## EXERCISE DIRECTIONS
Please repeat, without alteration, the line containing "purple cylinder: 8 -> 9" and every line that follows it to the end of the entries below, and only those lines.

## LISTED ENTRIES
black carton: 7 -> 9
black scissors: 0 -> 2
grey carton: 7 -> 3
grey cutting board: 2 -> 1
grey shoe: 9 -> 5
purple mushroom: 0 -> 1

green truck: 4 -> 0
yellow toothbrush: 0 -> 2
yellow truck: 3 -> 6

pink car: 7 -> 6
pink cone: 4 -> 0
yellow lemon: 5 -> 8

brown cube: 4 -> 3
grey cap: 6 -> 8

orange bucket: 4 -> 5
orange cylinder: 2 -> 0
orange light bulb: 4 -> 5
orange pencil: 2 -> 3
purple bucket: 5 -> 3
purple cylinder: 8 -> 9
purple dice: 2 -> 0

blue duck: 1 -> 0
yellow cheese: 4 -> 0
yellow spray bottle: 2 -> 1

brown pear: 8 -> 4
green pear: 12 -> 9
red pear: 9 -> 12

## SOLVED EXERCISE
purple cylinder: 8 -> 9
purple dice: 2 -> 0

blue duck: 1 -> 0
yellow cheese: 4 -> 0
yellow spray bottle: 2 -> 1

brown pear: 8 -> 4
green pear: 12 -> 9
red pear: 9 -> 12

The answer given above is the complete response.